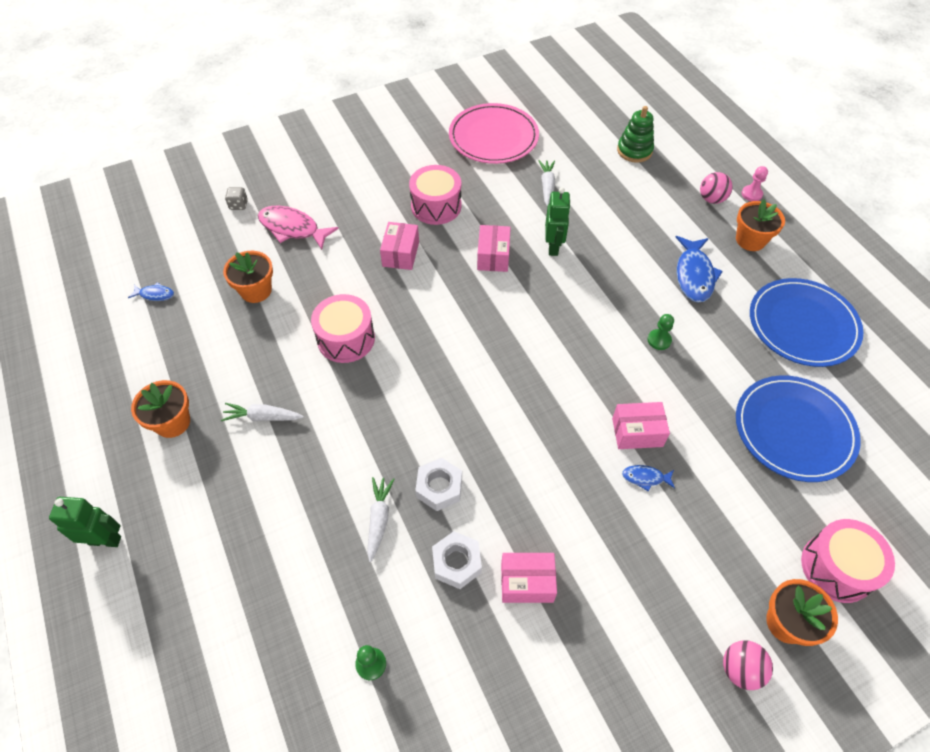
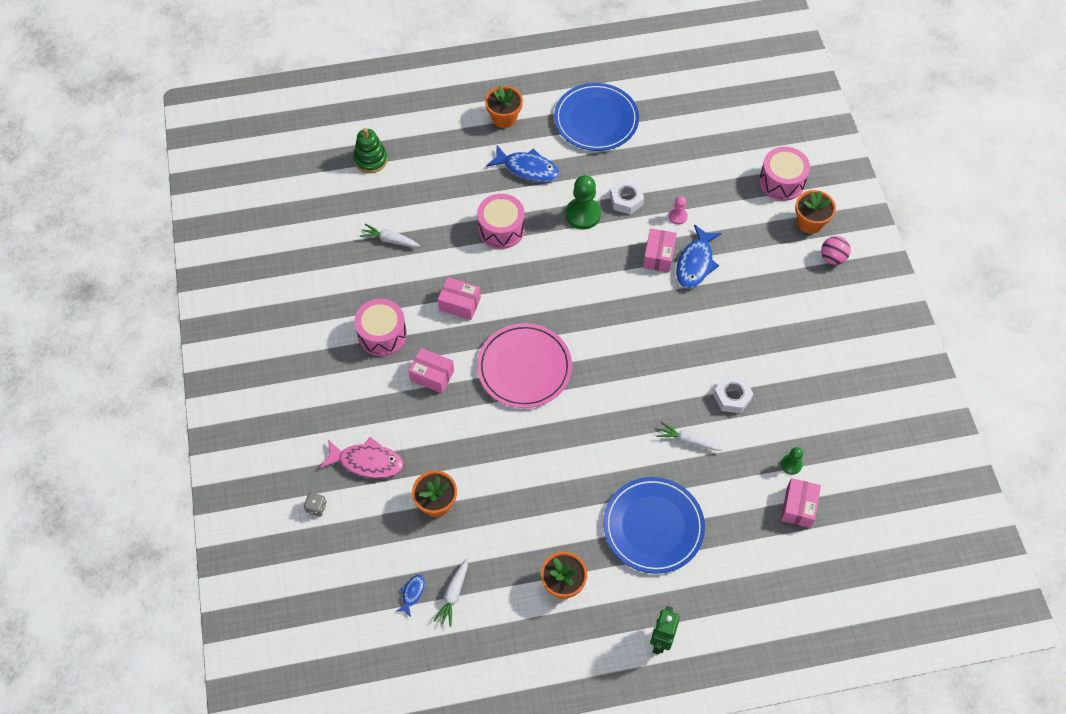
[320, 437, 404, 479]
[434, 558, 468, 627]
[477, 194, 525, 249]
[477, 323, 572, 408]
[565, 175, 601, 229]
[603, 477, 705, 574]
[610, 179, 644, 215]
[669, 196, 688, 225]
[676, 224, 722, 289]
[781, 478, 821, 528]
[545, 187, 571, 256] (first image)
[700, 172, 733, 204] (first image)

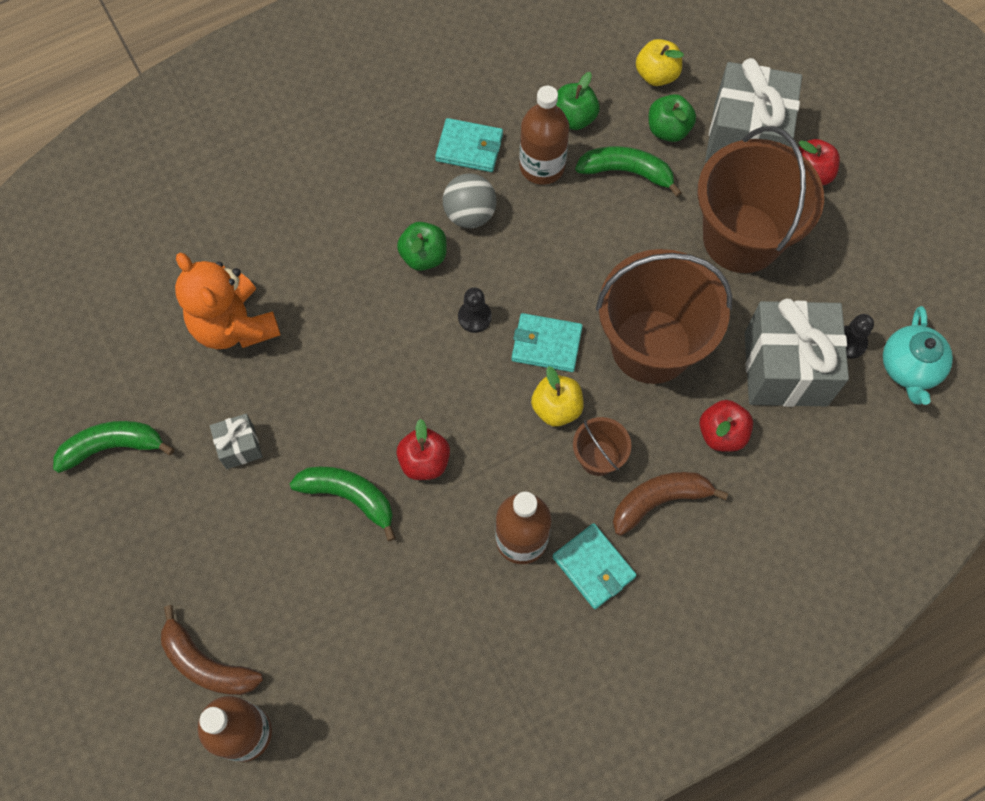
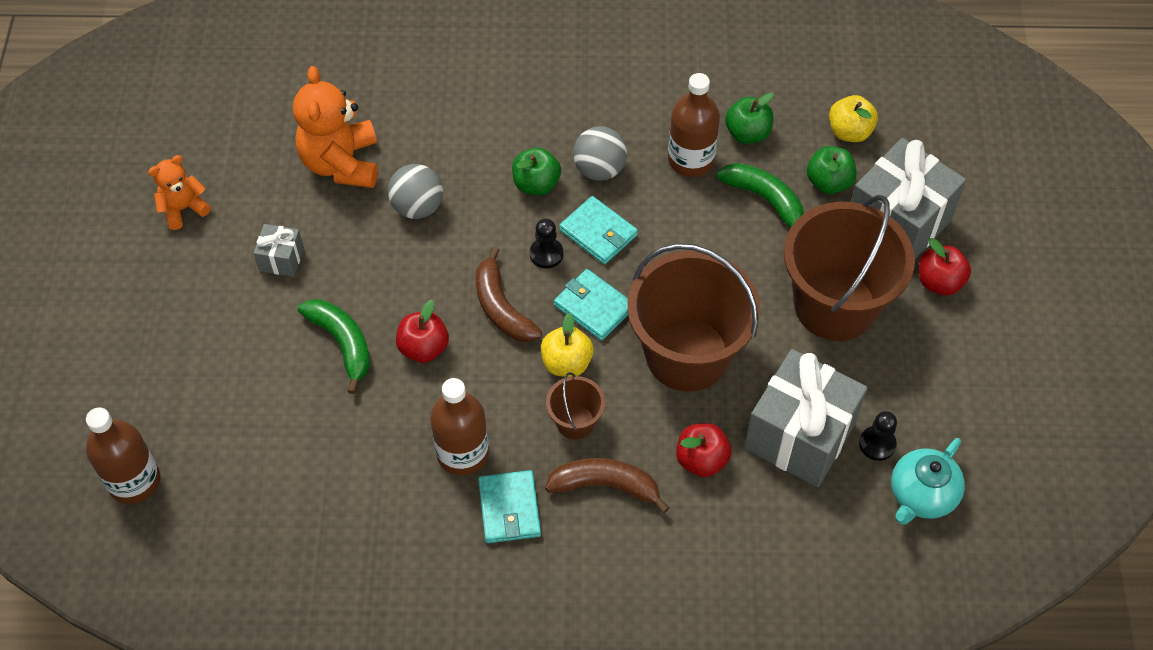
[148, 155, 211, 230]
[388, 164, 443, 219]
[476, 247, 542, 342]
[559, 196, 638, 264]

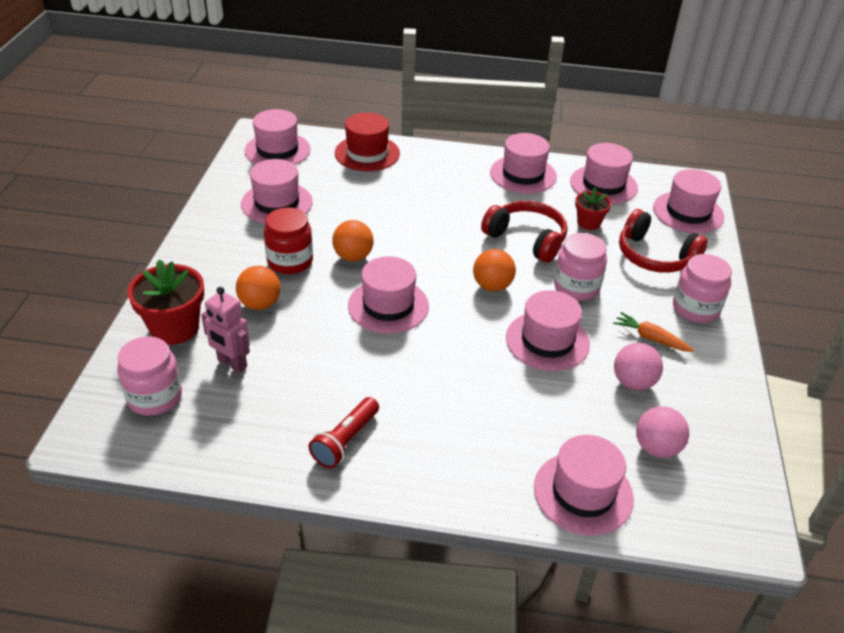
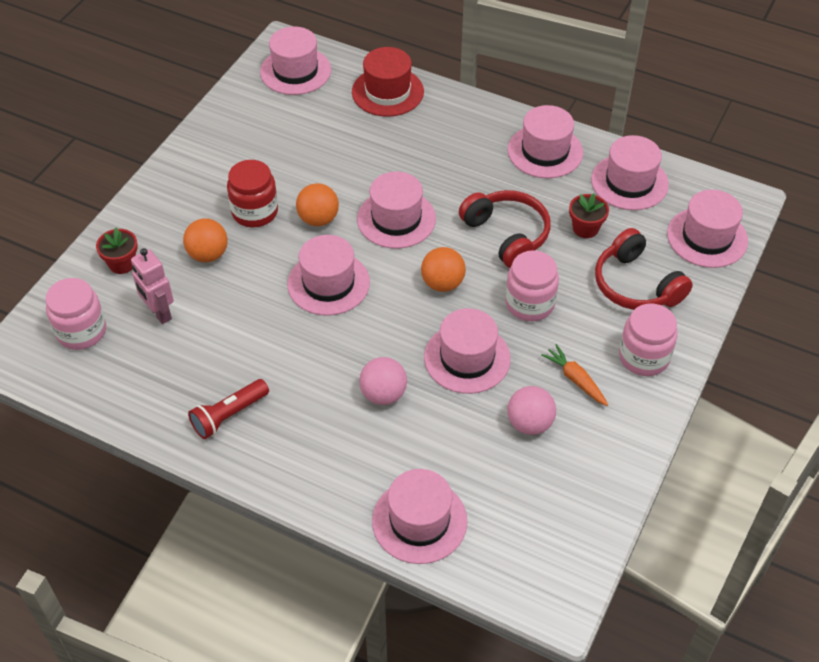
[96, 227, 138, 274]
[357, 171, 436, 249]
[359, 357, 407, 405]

┄┄┄┄┄┄┄┄┄┄

** DESCRIPTION OF THE TASK **
Your task is to restate word for word the lines from the line holding "[565, 175, 601, 229]" through the final line of the listing, both included, but none of the pictures.

** YOUR RESPONSE **
[565, 175, 601, 229]
[603, 477, 705, 574]
[610, 179, 644, 215]
[669, 196, 688, 225]
[676, 224, 722, 289]
[781, 478, 821, 528]
[545, 187, 571, 256] (first image)
[700, 172, 733, 204] (first image)

[148, 155, 211, 230]
[388, 164, 443, 219]
[476, 247, 542, 342]
[559, 196, 638, 264]

[96, 227, 138, 274]
[357, 171, 436, 249]
[359, 357, 407, 405]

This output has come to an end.